— What needs to be done —
With the pictures left out, copy the records below exactly from the first line down to the line holding "yellow triangle: (207, 75) -> (95, 48), moved", and include that line.

— The data —
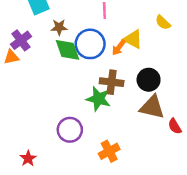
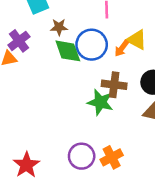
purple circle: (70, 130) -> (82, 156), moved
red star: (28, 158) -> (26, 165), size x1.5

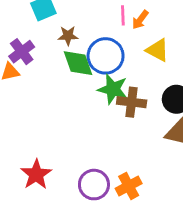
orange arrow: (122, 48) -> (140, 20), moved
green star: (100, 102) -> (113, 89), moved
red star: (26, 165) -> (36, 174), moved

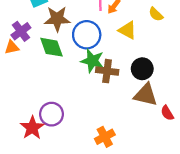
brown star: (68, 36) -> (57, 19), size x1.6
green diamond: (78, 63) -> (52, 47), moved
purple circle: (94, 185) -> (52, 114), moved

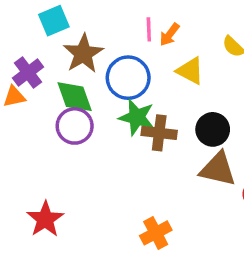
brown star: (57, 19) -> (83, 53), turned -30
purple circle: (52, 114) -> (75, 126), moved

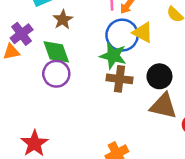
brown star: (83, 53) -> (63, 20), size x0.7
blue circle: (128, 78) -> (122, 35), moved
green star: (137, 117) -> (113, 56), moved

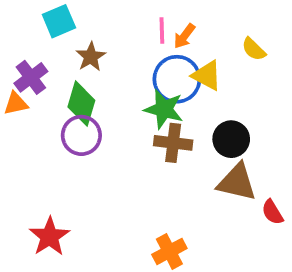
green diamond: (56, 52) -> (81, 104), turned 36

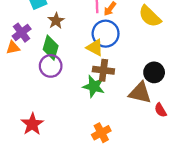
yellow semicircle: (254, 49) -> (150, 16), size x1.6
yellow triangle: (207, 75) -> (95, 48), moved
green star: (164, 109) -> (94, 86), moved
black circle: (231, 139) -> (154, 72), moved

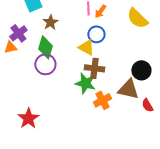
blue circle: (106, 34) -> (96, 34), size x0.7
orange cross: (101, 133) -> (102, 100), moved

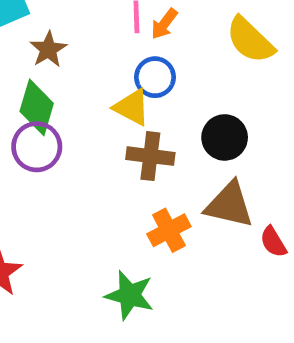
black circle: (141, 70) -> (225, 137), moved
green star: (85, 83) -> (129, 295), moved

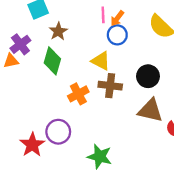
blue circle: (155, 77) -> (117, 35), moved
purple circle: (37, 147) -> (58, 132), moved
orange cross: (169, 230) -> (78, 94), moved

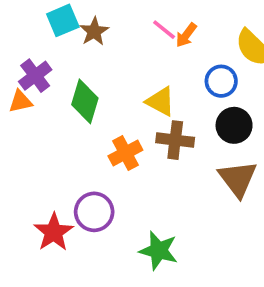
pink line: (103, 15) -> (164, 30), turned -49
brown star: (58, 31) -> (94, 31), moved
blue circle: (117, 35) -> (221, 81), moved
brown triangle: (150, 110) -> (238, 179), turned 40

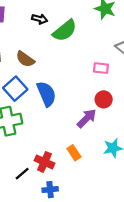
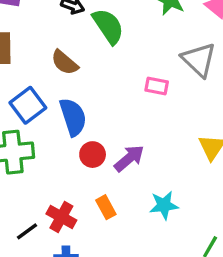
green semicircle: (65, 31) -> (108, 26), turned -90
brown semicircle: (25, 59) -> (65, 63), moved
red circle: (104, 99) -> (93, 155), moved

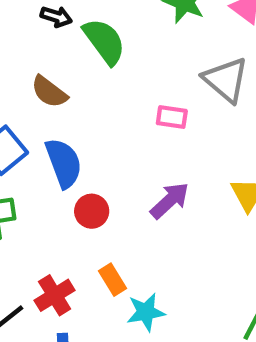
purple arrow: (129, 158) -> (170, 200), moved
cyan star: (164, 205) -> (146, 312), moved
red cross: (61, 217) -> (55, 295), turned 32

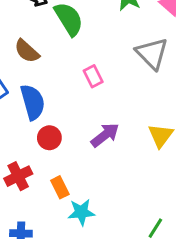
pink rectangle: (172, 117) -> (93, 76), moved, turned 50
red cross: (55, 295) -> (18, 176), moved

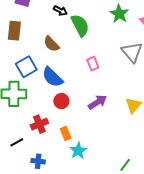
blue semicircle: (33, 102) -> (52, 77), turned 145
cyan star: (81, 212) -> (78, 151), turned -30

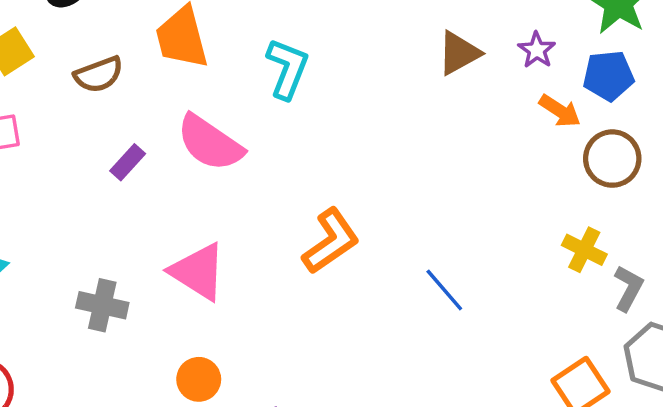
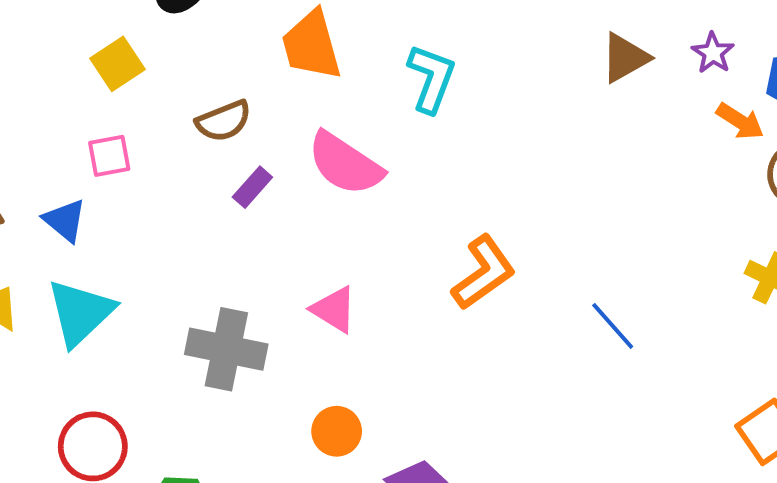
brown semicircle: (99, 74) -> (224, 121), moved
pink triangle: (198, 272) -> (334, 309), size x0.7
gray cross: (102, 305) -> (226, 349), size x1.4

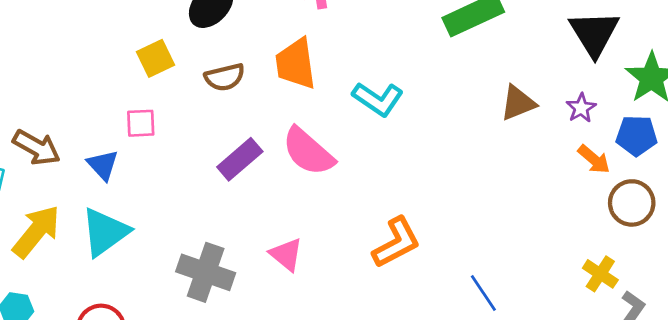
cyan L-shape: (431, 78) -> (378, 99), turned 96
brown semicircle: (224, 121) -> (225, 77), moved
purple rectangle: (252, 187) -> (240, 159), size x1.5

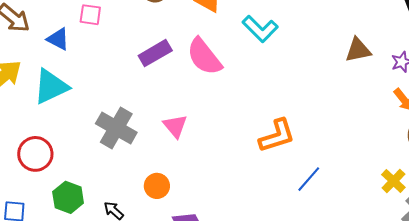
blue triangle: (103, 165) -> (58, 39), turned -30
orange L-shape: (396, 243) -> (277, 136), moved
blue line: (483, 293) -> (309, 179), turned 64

— Written response —
purple circle: (70, 130) -> (82, 156), moved
red star: (28, 158) -> (26, 165), size x1.5

orange arrow: (122, 48) -> (140, 20), moved
green star: (100, 102) -> (113, 89), moved
red star: (26, 165) -> (36, 174), moved

brown star: (68, 36) -> (57, 19), size x1.6
green diamond: (78, 63) -> (52, 47), moved
purple circle: (94, 185) -> (52, 114), moved

brown star: (57, 19) -> (83, 53), turned -30
purple circle: (52, 114) -> (75, 126), moved

brown star: (83, 53) -> (63, 20), size x0.7
blue circle: (128, 78) -> (122, 35), moved
green star: (137, 117) -> (113, 56), moved

green diamond: (56, 52) -> (81, 104), turned 36

yellow semicircle: (254, 49) -> (150, 16), size x1.6
yellow triangle: (207, 75) -> (95, 48), moved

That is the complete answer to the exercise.